TASK INSTRUCTIONS
In the records below, the line with "V2: 1.8V (plus" and every line after it must be written out exactly; no pictures belong in the result.

INPUT DATA
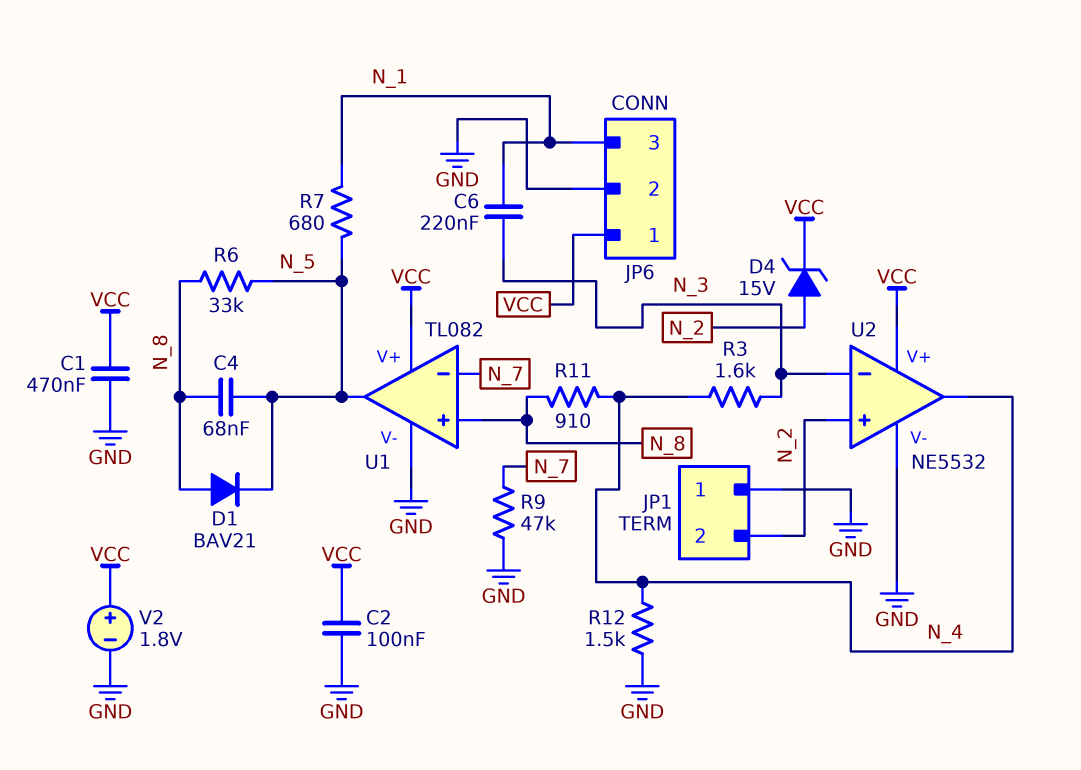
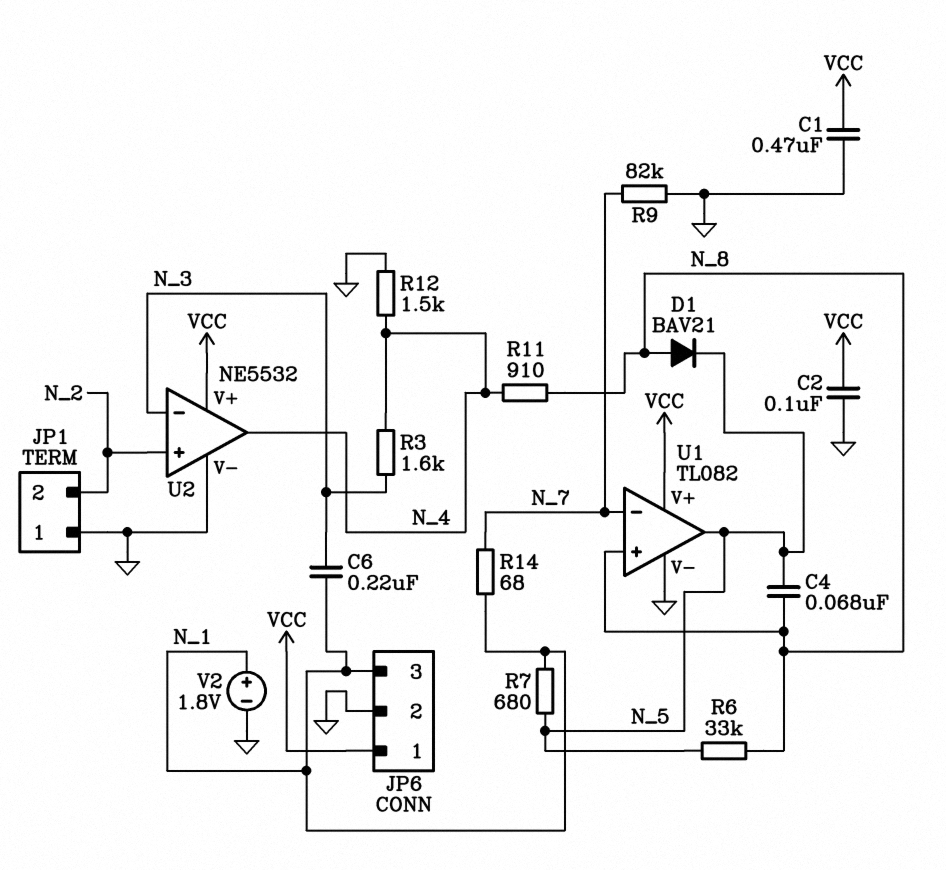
D4: zener 15V (A N_2, K VCC) -> none
R9: 47k (GND, N_7) -> 82k (GND, N_7)
R14: none -> 68 (N_1, N_7)
V2: 1.8V (plus VCC, minus GND) -> 1.8V (plus N_1, minus GND)

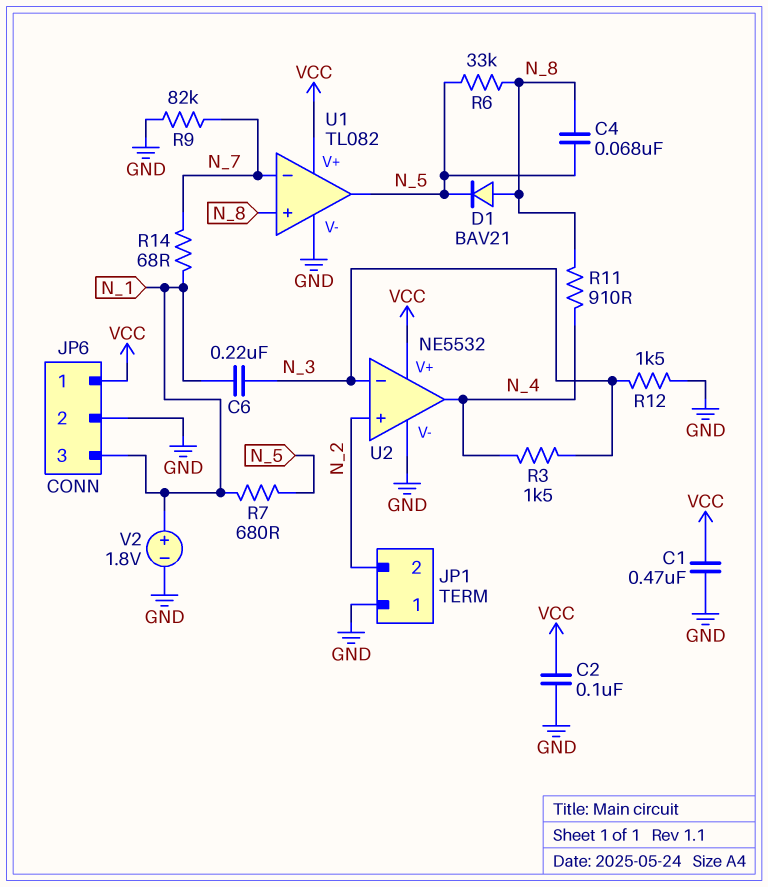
R3: 1.6k (N_3, N_4) -> 1.5k (N_3, N_4)
R12: 1.5k (GND, N_4) -> 1.5k (GND, N_3)

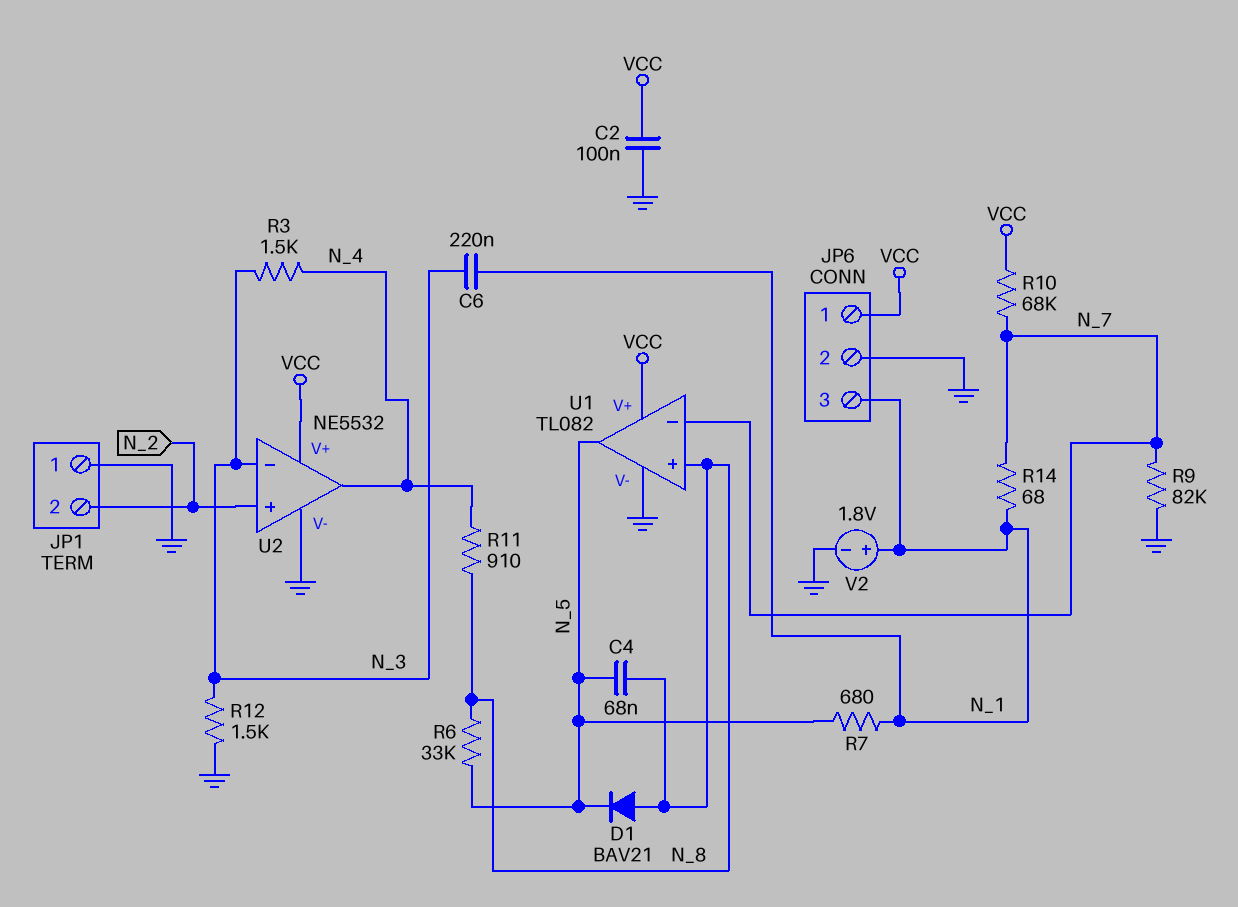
C1: 470nF (GND, VCC) -> none
R10: none -> 68k (N_7, VCC)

FINISHED TASK
V2: 1.8V (plus VCC, minus GND) -> 1.8V (plus N_1, minus GND)

R3: 1.6k (N_3, N_4) -> 1.5k (N_3, N_4)
R12: 1.5k (GND, N_4) -> 1.5k (GND, N_3)

C1: 470nF (GND, VCC) -> none
R10: none -> 68k (N_7, VCC)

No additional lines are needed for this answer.